From the listing below, output only the lines starting at the line that has "red pear [376,39,416,117]" and ending at the line that has "none -> black cactus [271,210,361,333]", exactly as they appear, ends included.

■ DATA RECORDS:
Segment Open

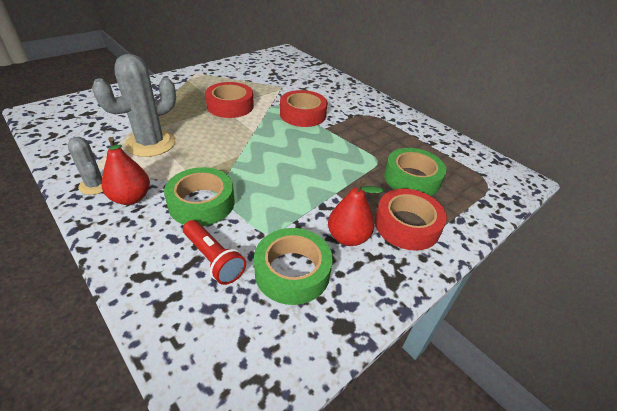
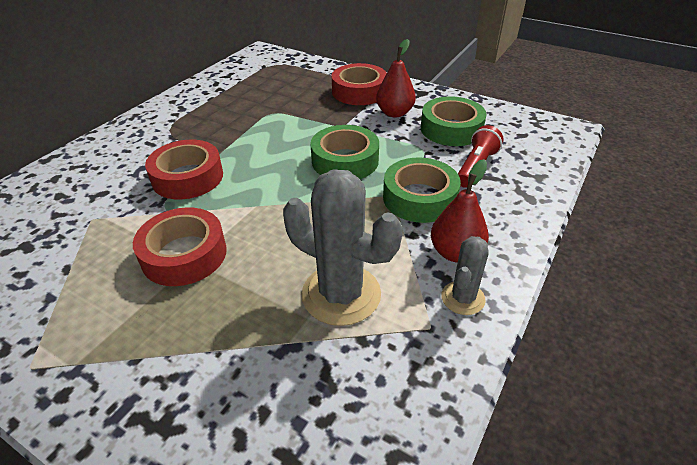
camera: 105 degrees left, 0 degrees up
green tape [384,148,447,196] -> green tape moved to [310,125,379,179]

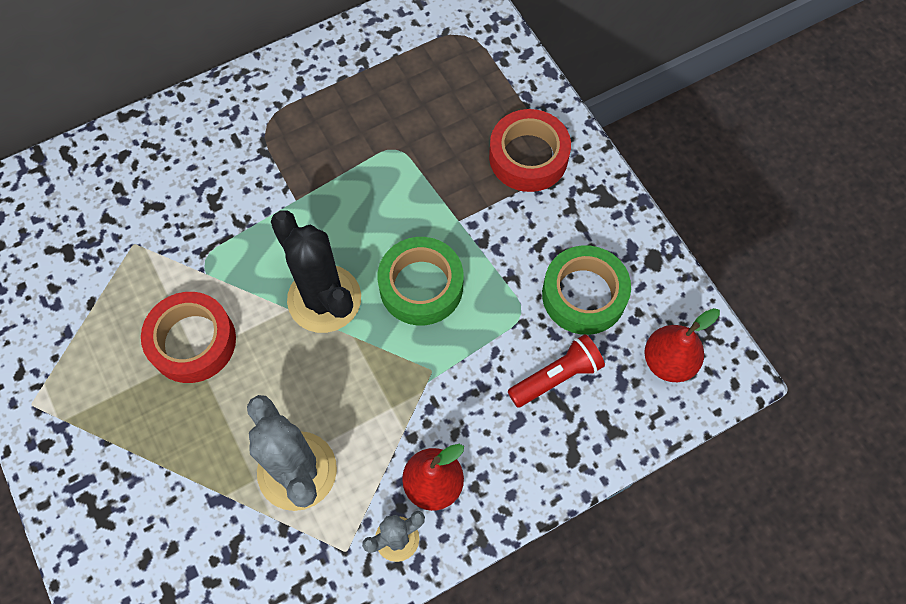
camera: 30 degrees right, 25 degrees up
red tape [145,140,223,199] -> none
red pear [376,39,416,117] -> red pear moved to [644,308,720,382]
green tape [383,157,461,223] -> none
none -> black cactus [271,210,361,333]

Segment Closed
Segment Open

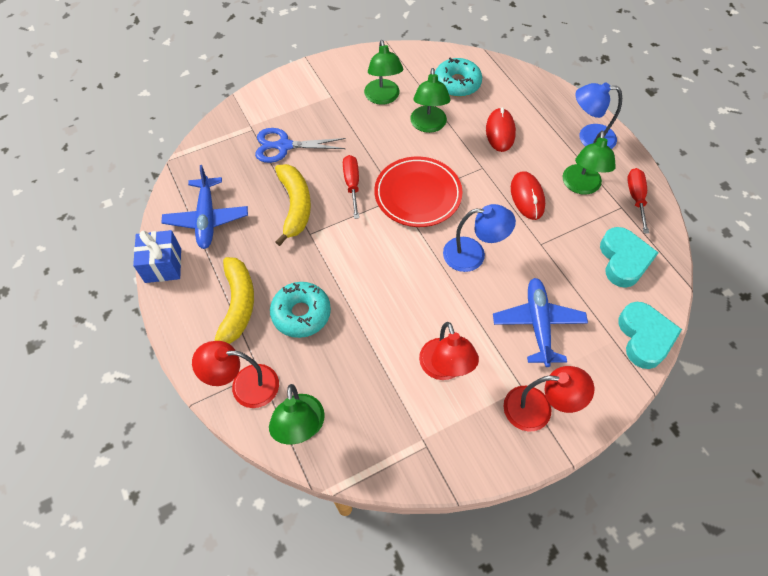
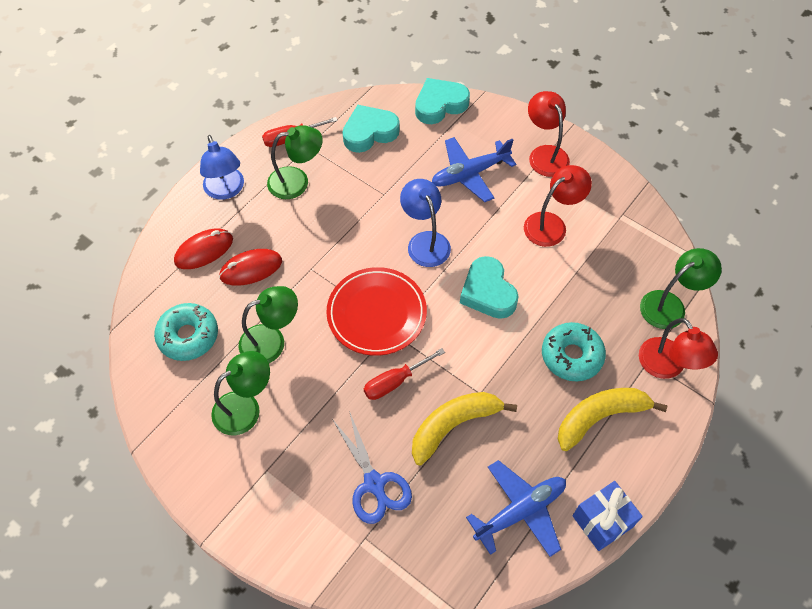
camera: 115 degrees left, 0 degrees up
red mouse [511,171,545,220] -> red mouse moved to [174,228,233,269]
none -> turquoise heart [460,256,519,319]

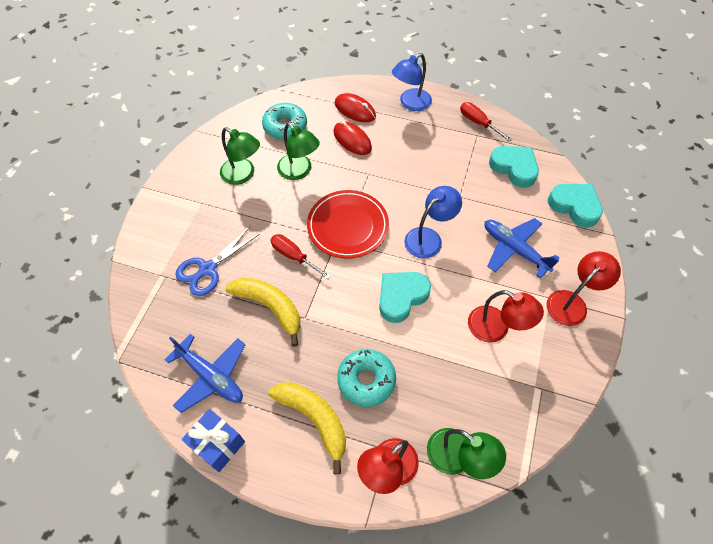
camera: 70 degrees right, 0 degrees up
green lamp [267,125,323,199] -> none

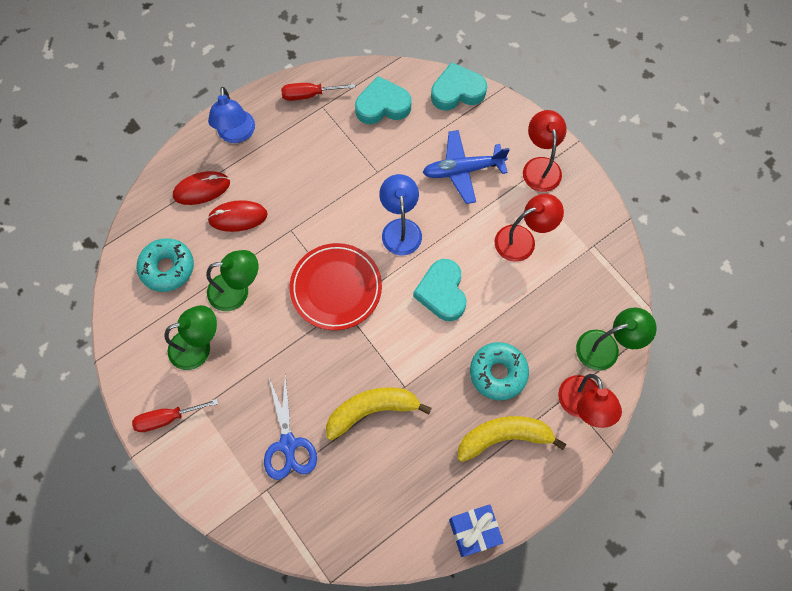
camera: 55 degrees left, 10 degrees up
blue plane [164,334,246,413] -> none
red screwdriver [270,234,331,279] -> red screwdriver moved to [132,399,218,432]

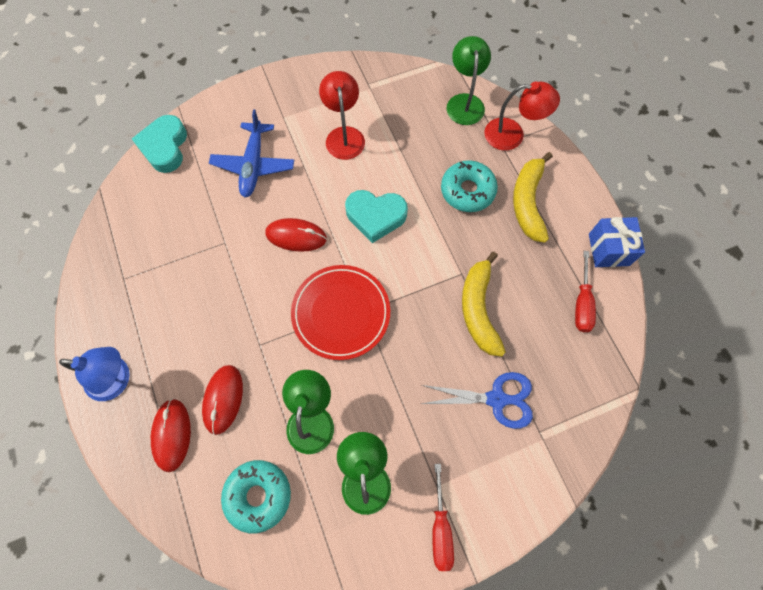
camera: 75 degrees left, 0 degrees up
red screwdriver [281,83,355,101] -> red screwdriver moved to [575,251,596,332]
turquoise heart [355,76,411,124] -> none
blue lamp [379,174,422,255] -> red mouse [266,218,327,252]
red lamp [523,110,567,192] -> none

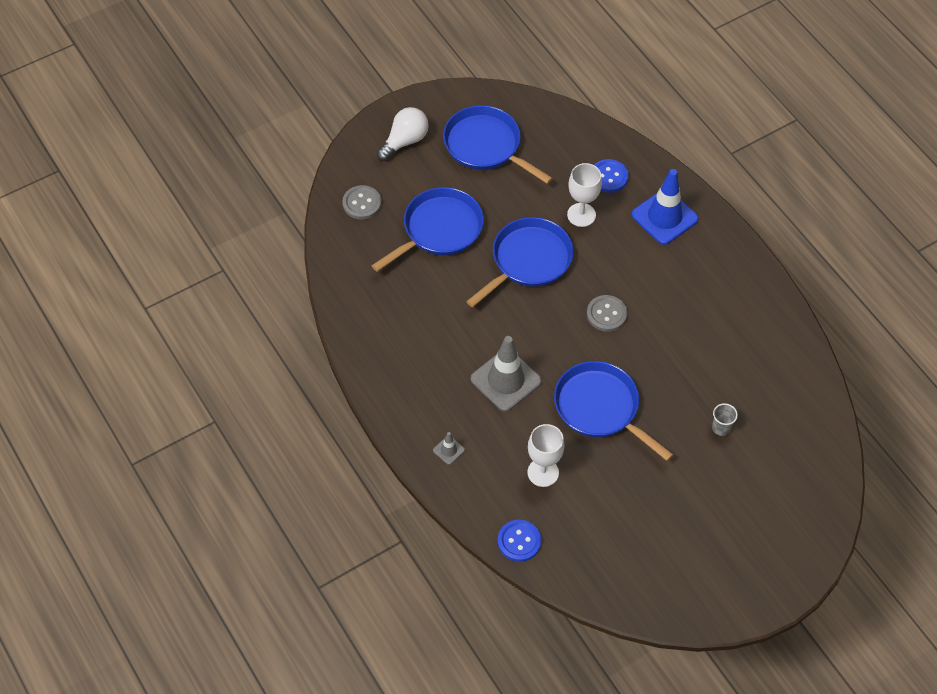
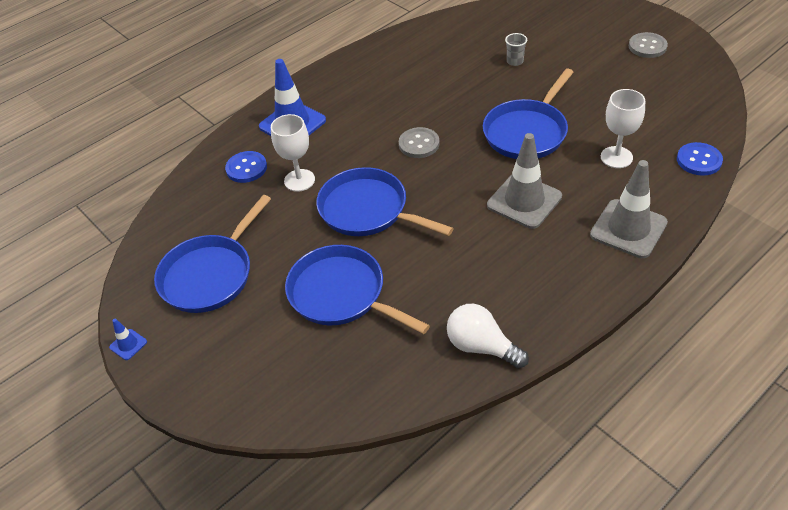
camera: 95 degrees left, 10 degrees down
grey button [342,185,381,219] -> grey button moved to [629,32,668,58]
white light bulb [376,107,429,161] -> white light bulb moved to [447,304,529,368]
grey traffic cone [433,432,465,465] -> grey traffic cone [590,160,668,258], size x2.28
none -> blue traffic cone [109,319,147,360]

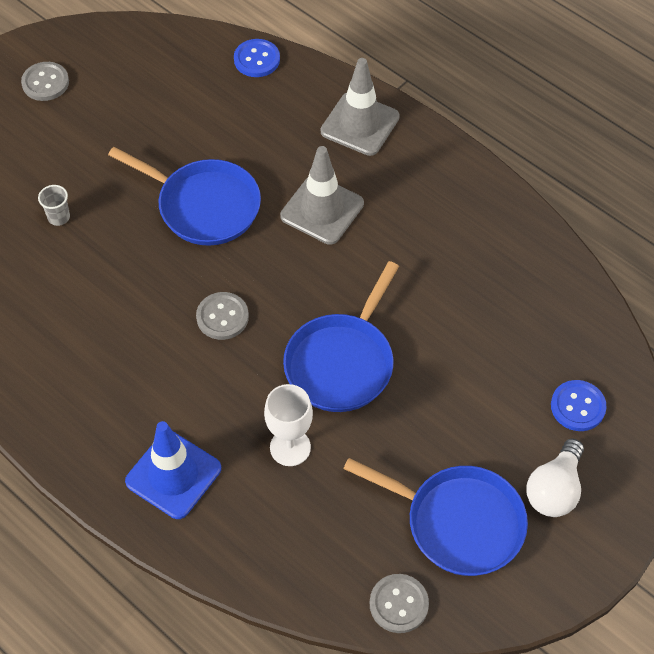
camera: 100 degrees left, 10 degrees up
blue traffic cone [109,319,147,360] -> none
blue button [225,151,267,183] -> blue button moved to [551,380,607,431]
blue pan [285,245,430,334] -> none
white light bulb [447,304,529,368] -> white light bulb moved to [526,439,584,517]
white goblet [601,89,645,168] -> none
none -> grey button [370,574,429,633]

Segment Closed
Segment Open

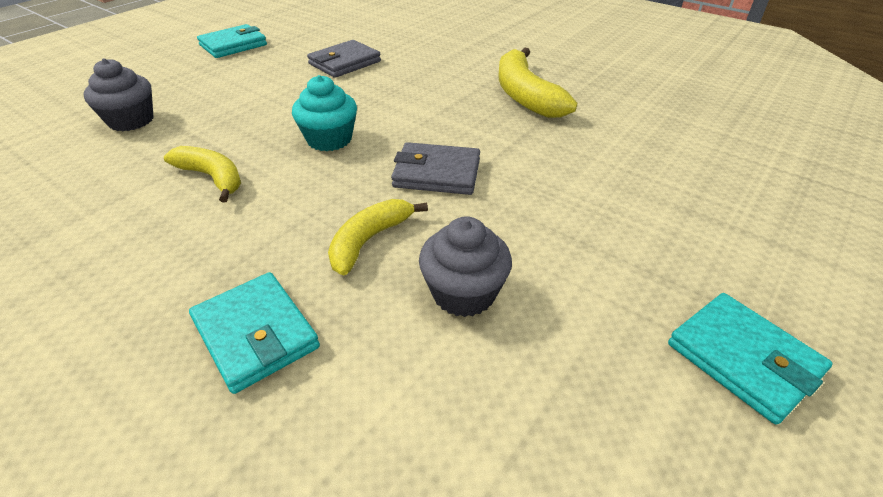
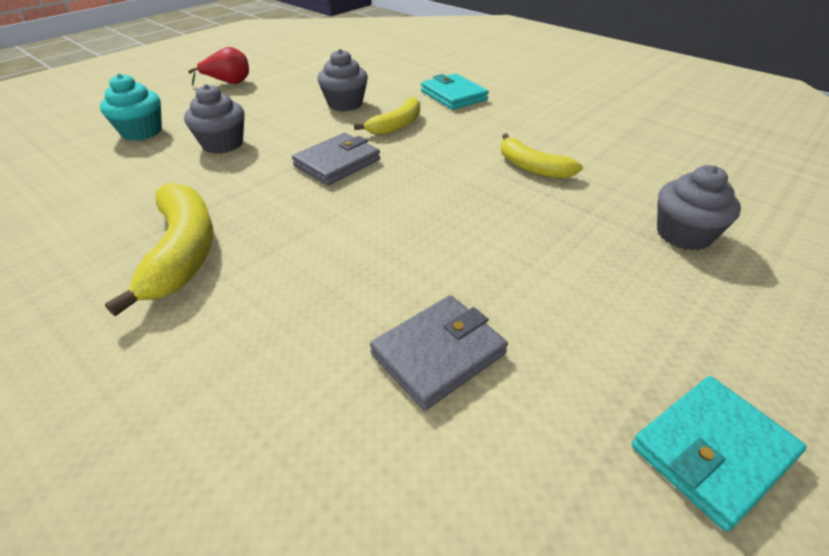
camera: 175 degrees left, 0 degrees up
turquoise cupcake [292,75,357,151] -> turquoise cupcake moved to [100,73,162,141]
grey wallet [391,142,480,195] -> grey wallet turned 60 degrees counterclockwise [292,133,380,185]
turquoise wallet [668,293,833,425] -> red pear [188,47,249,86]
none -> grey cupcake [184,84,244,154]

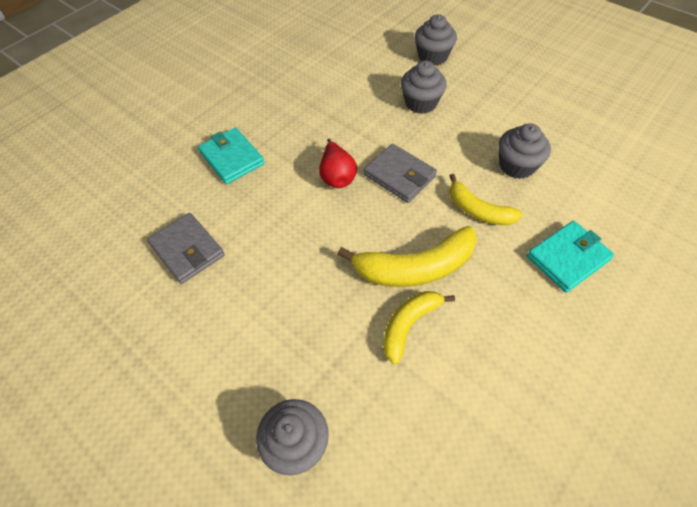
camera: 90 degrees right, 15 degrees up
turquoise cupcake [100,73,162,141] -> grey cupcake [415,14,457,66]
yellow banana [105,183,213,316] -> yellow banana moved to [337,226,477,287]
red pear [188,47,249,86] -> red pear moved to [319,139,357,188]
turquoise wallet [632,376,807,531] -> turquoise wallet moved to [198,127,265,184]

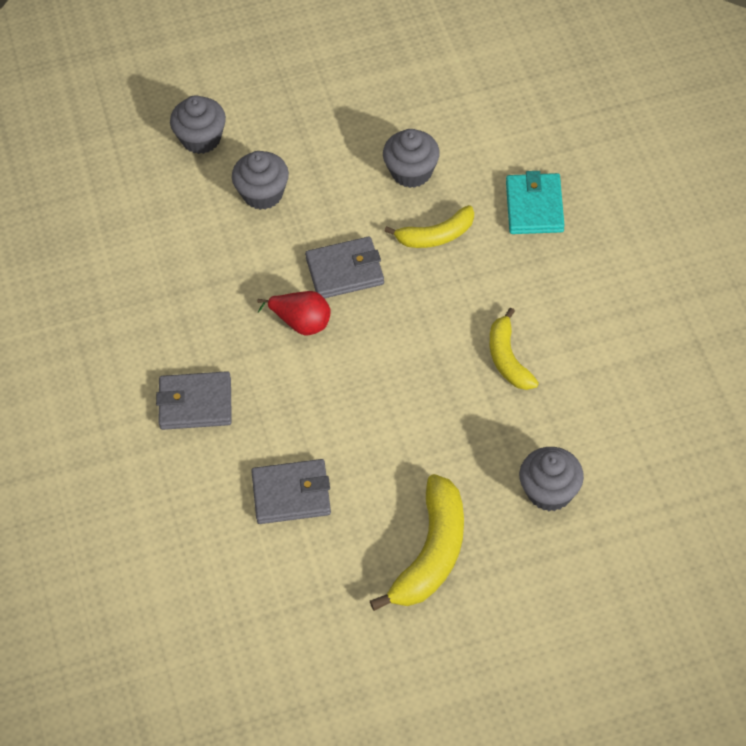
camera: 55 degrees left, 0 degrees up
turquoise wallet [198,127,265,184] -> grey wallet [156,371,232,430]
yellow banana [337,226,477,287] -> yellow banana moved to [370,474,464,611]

Segment Closed

■ EXPECTED ANSWER:
red pear [376,39,416,117] -> red pear moved to [644,308,720,382]
green tape [383,157,461,223] -> none
none -> black cactus [271,210,361,333]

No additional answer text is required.